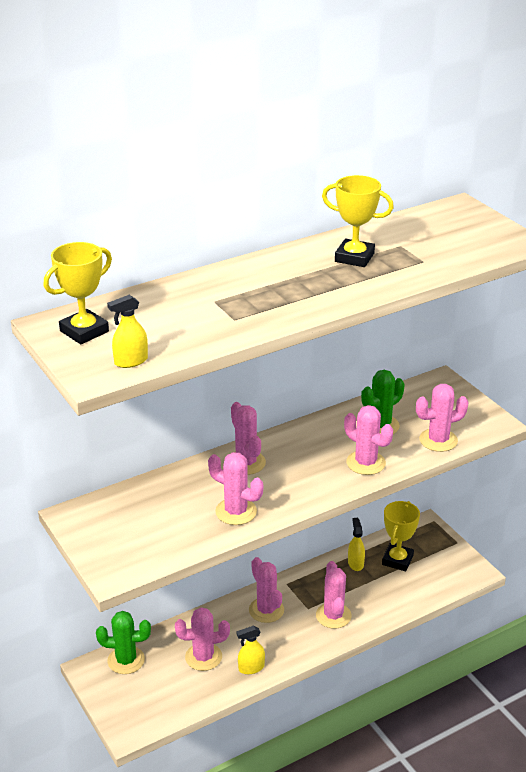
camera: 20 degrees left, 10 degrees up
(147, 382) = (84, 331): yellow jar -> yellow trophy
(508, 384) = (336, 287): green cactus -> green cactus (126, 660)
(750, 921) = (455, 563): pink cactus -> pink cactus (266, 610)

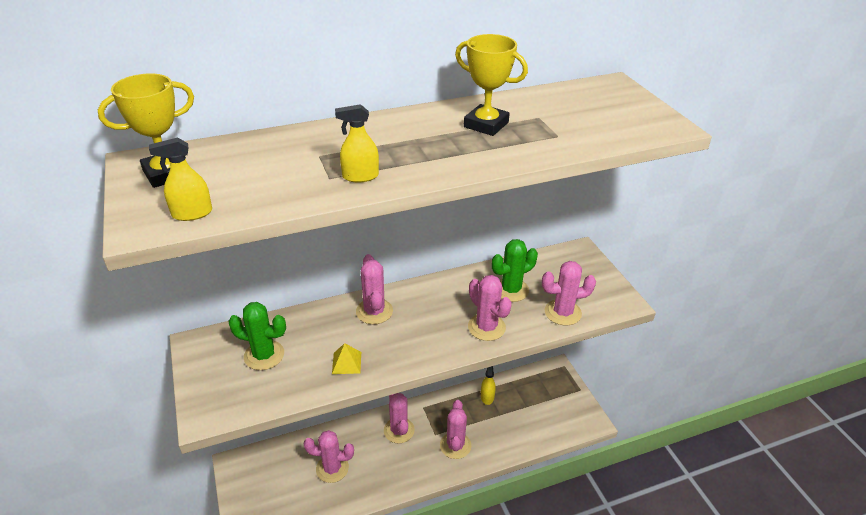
camera: 10 degrees right, 5 degrees up
(126, 660) = (266, 460): green cactus -> green cactus (264, 355)
(236, 512) = (346, 363): pink cactus -> yellow pyramid
(251, 668) = (370, 487): yellow spray bottle -> yellow spray bottle (360, 176)
(397, 560) = (524, 399): yellow trophy -> none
══════════
AIM OF THE TASK
Copy the entries above verbatim. Pictures do not belong in the copy.

YOUR RESPONSE
camera: 20 degrees left, 10 degrees up
(147, 382) = (84, 331): yellow jar -> yellow trophy
(508, 384) = (336, 287): green cactus -> green cactus (126, 660)
(750, 921) = (455, 563): pink cactus -> pink cactus (266, 610)

camera: 10 degrees right, 5 degrees up
(126, 660) = (266, 460): green cactus -> green cactus (264, 355)
(236, 512) = (346, 363): pink cactus -> yellow pyramid
(251, 668) = (370, 487): yellow spray bottle -> yellow spray bottle (360, 176)
(397, 560) = (524, 399): yellow trophy -> none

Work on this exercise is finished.